Stored items
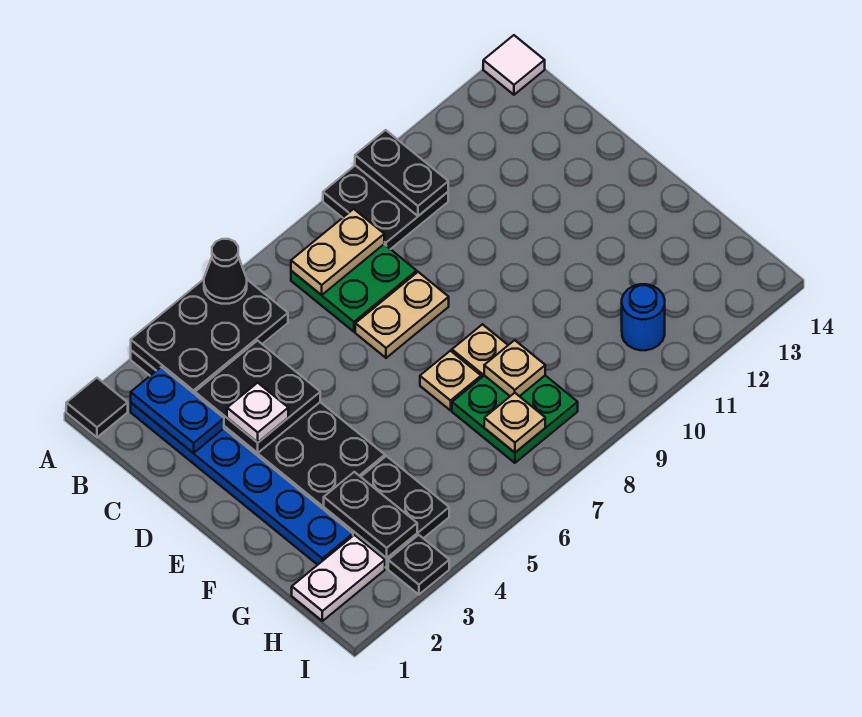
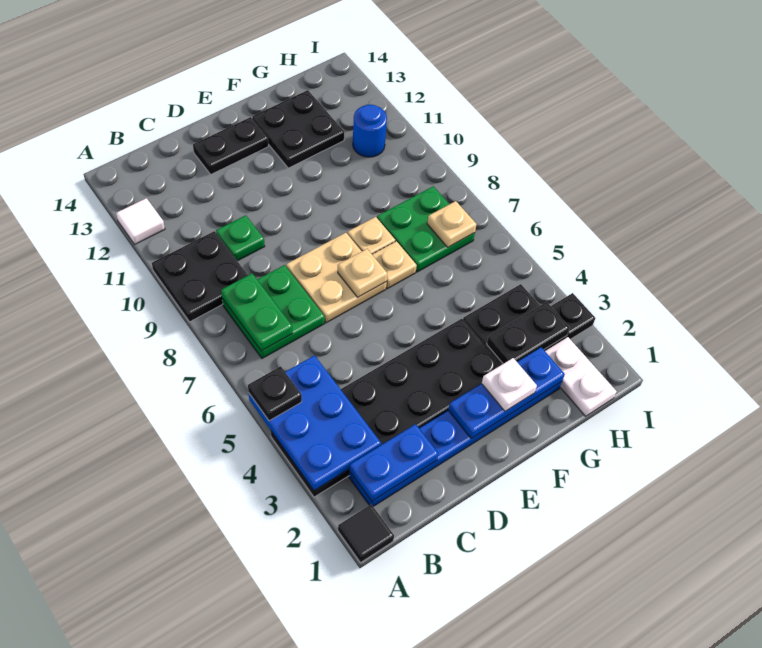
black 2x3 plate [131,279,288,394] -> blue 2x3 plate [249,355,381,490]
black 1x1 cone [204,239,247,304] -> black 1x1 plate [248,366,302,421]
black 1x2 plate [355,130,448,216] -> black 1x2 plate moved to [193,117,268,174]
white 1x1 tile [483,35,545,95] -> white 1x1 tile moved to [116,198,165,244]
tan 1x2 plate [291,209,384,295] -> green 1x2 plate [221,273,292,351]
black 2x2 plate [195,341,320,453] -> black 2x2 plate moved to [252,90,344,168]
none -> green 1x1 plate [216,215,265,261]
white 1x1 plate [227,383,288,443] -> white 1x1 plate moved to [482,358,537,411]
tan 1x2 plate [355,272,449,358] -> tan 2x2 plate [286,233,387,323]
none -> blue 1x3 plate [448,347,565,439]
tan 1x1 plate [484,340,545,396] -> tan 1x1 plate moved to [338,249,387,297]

(Your objective) Reproduce every line above word for word; no images.

(Output below)
black 2x3 plate [131,279,288,394] -> blue 2x3 plate [249,355,381,490]
black 1x1 cone [204,239,247,304] -> black 1x1 plate [248,366,302,421]
black 1x2 plate [355,130,448,216] -> black 1x2 plate moved to [193,117,268,174]
white 1x1 tile [483,35,545,95] -> white 1x1 tile moved to [116,198,165,244]
tan 1x2 plate [291,209,384,295] -> green 1x2 plate [221,273,292,351]
black 2x2 plate [195,341,320,453] -> black 2x2 plate moved to [252,90,344,168]
none -> green 1x1 plate [216,215,265,261]
white 1x1 plate [227,383,288,443] -> white 1x1 plate moved to [482,358,537,411]
tan 1x2 plate [355,272,449,358] -> tan 2x2 plate [286,233,387,323]
none -> blue 1x3 plate [448,347,565,439]
tan 1x1 plate [484,340,545,396] -> tan 1x1 plate moved to [338,249,387,297]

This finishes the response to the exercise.